§ Work request
Only the lines from the one containing "R1: 1.8k (+9V, AGND) -> 1.8k (+9V, VFB)" to the end of the records belong in the copy. Reproduce them word for word and drop the pictures.

§ Exercise data
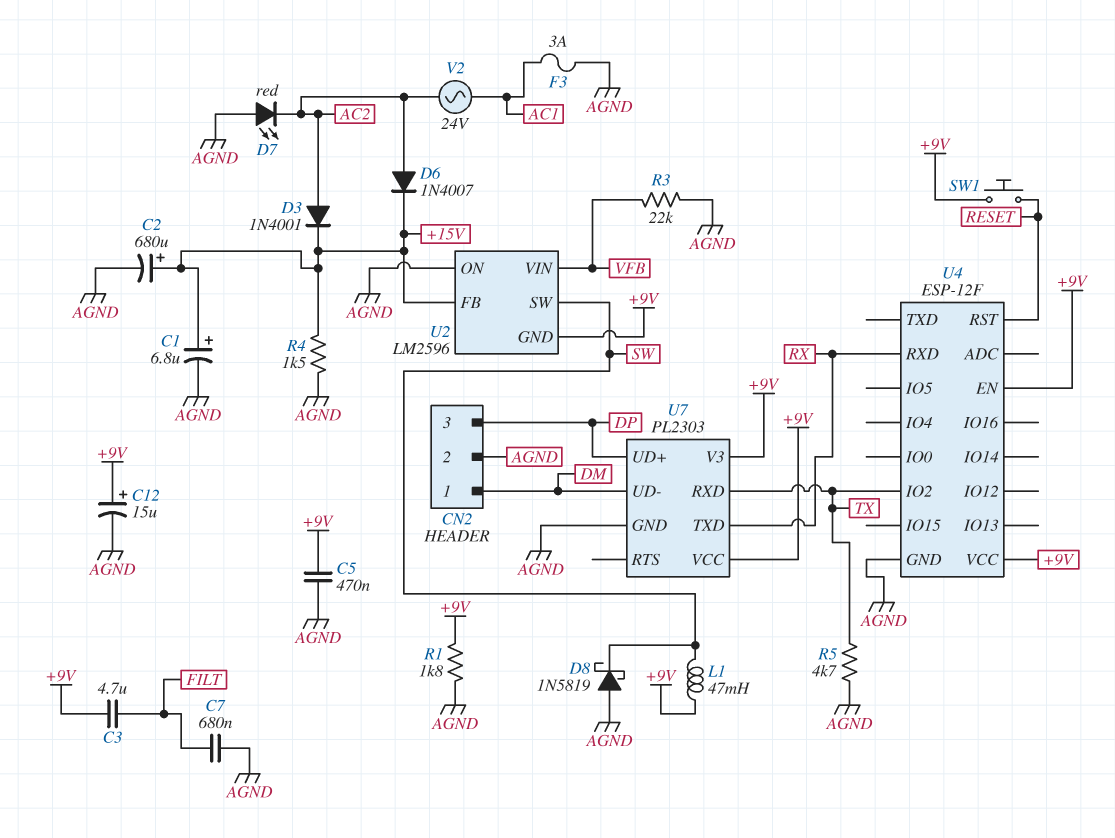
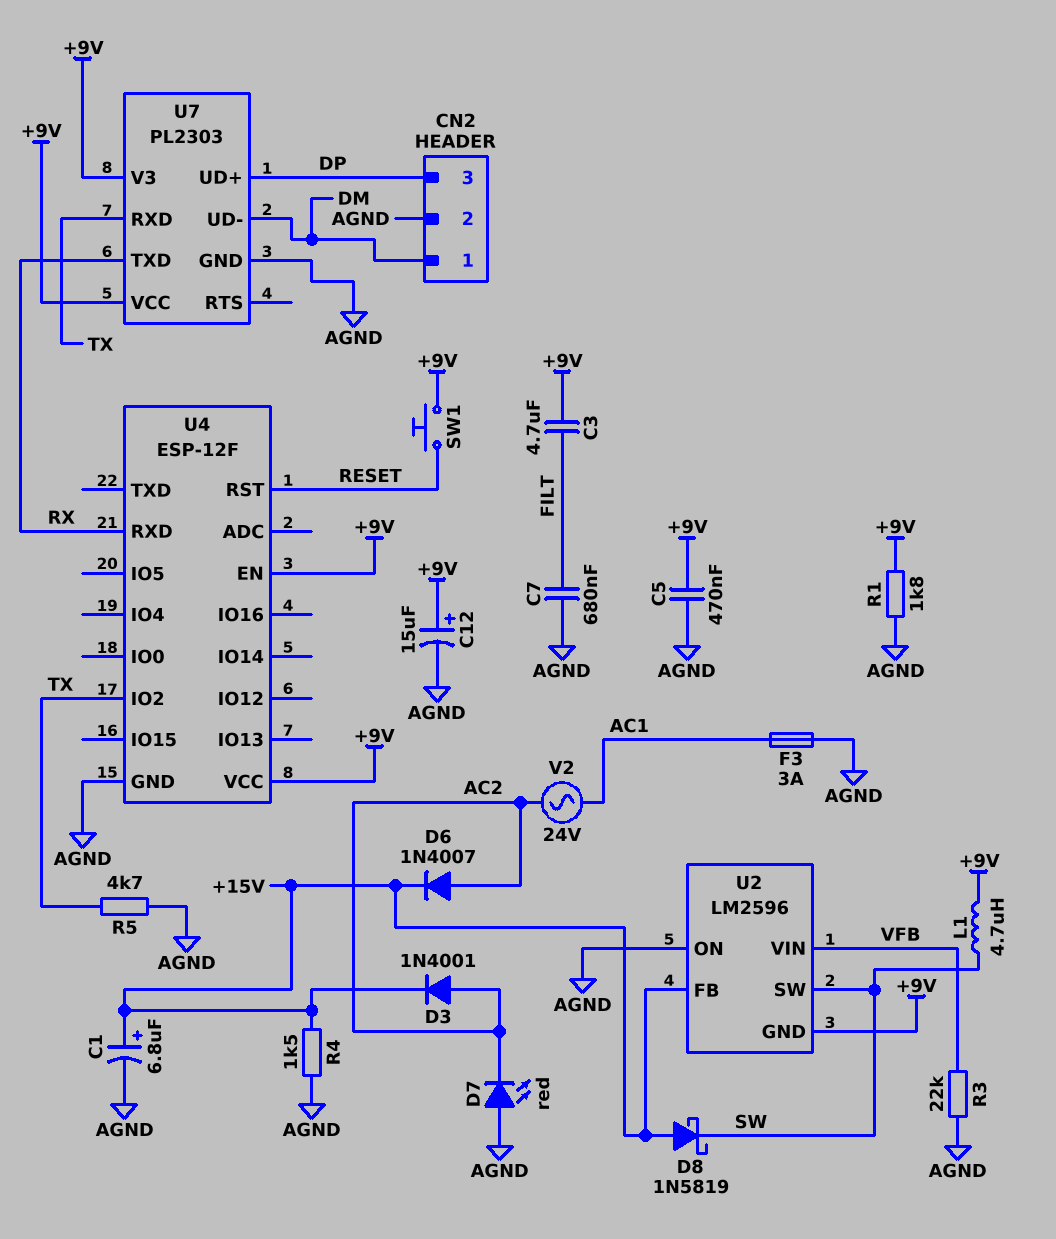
C2: 680uF (plus +15V, minus AGND) -> none
D8: schottky 1N5819 (A AGND, K SW) -> schottky 1N5819 (A +15V, K SW)
L1: 47mH (+9V, SW) -> 4.7uH (+9V, SW)

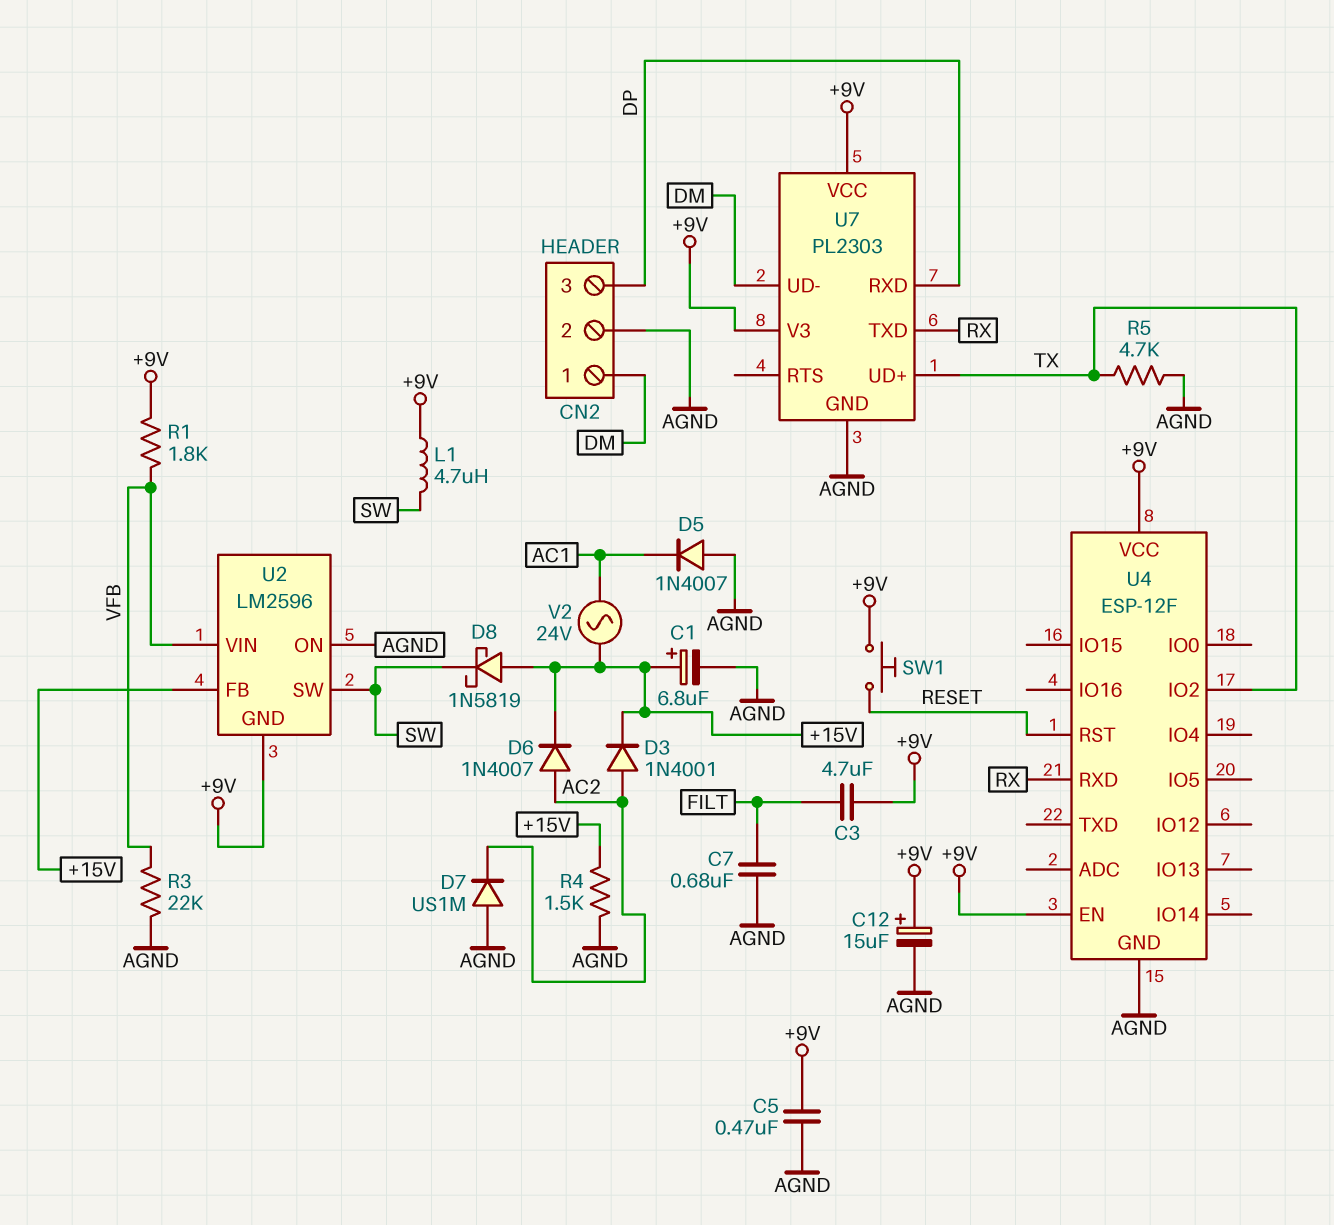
D5: none -> diode 1N4007 (A AGND, K AC1)
D7: LED red (A AGND, K AC2) -> diode US1M (A AGND, K AC2)
F3: 3A (AC1, AGND) -> none
R1: 1.8k (+9V, AGND) -> 1.8k (+9V, VFB)
U7 pin RXD: TX -> DP
U7 pin UD+: DP -> TX
V2: AC 24V (AC1, AC2) -> AC 24V (+15V, AC1)

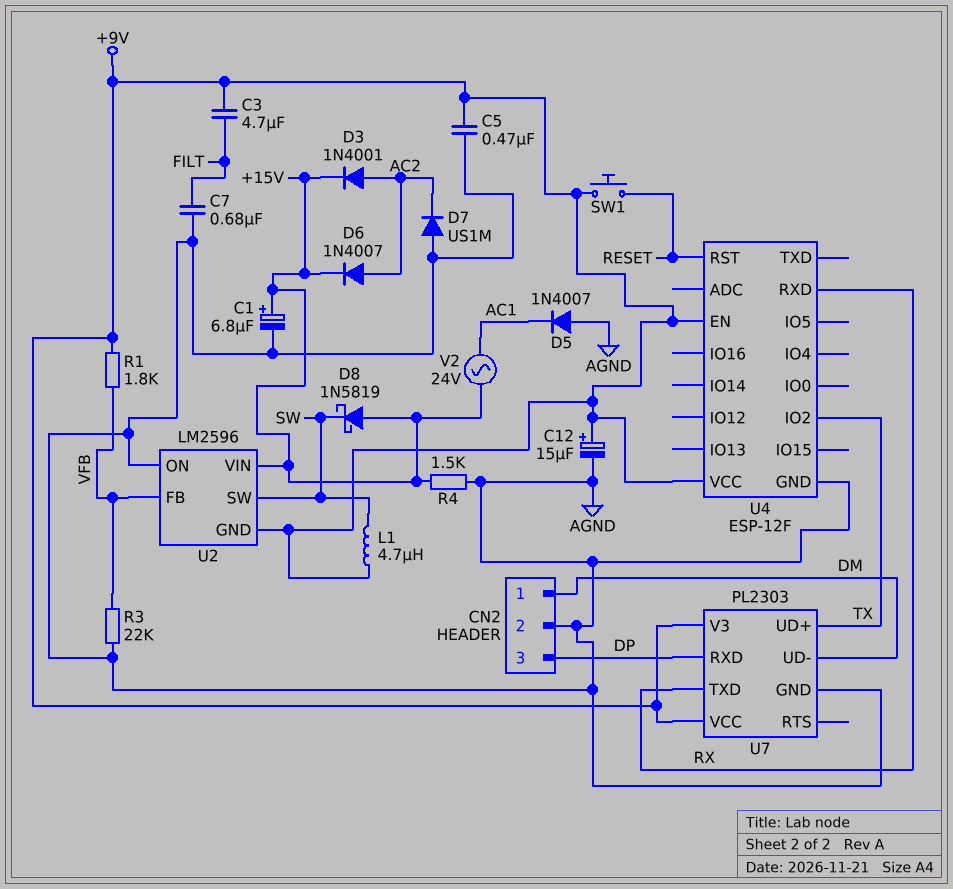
R5: 4.7k (AGND, TX) -> none
U2 pin FB: +15V -> VFB
U2 pin VIN: VFB -> +15V

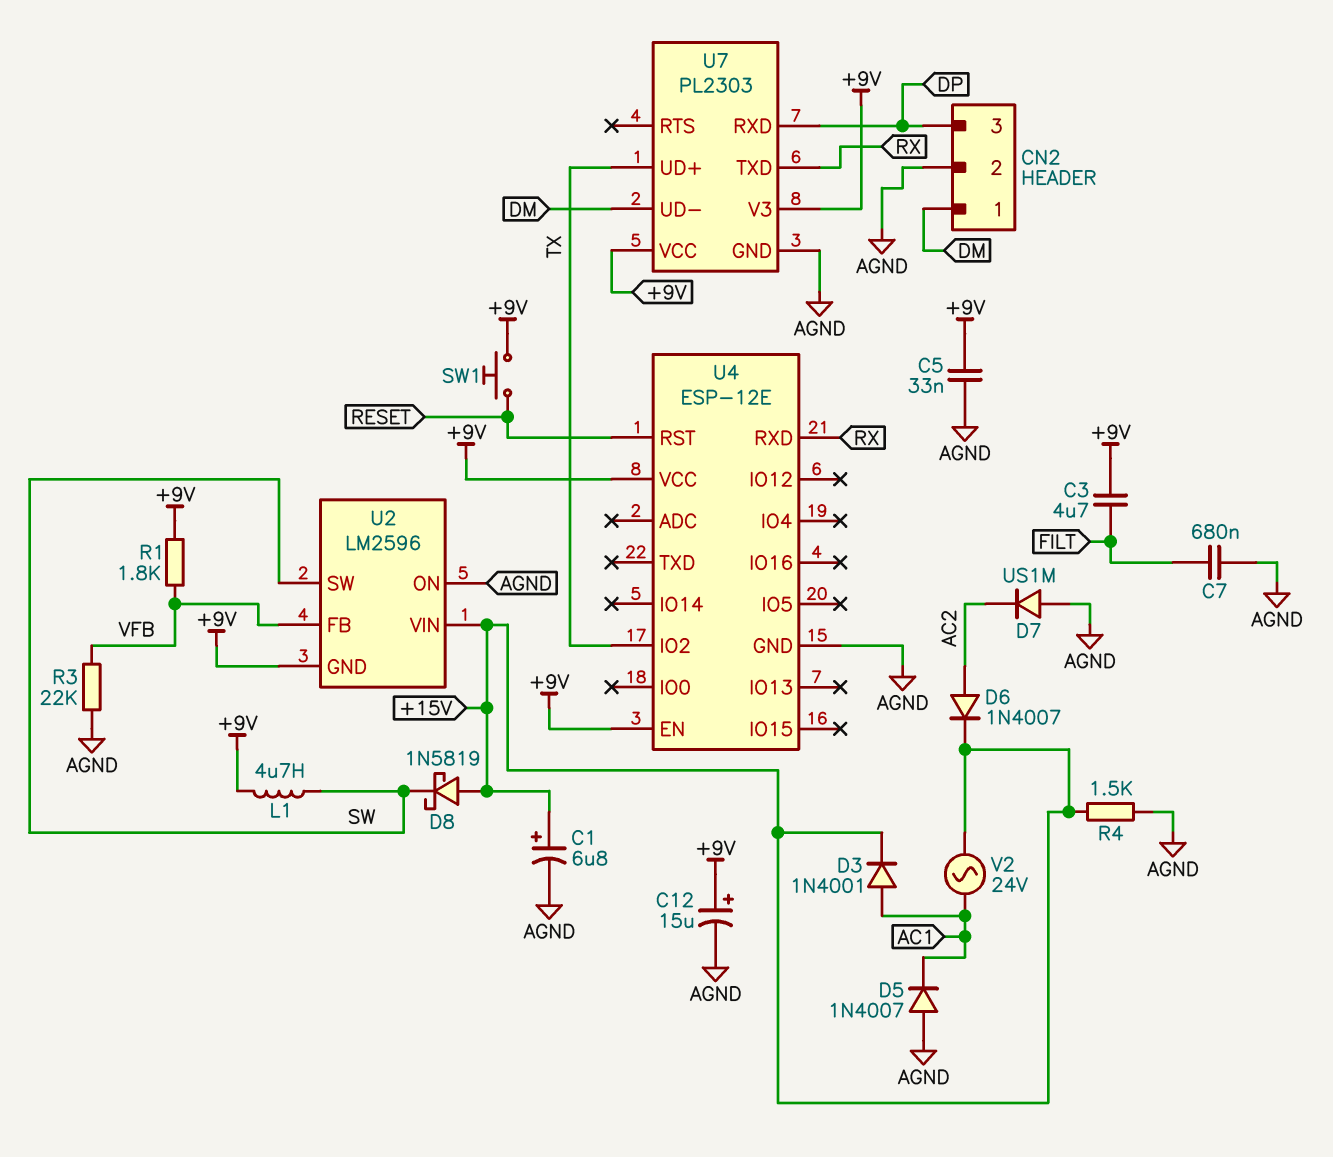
C5: 470nF (+9V, AGND) -> 33nF (+9V, AGND)
D3: diode 1N4001 (A AC2, K +15V) -> diode 1N4001 (A AC1, K +15V)
U4: ESP-12F -> ESP-12E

§ Output
R1: 1.8k (+9V, AGND) -> 1.8k (+9V, VFB)
U7 pin RXD: TX -> DP
U7 pin UD+: DP -> TX
V2: AC 24V (AC1, AC2) -> AC 24V (+15V, AC1)

R5: 4.7k (AGND, TX) -> none
U2 pin FB: +15V -> VFB
U2 pin VIN: VFB -> +15V

C5: 470nF (+9V, AGND) -> 33nF (+9V, AGND)
D3: diode 1N4001 (A AC2, K +15V) -> diode 1N4001 (A AC1, K +15V)
U4: ESP-12F -> ESP-12E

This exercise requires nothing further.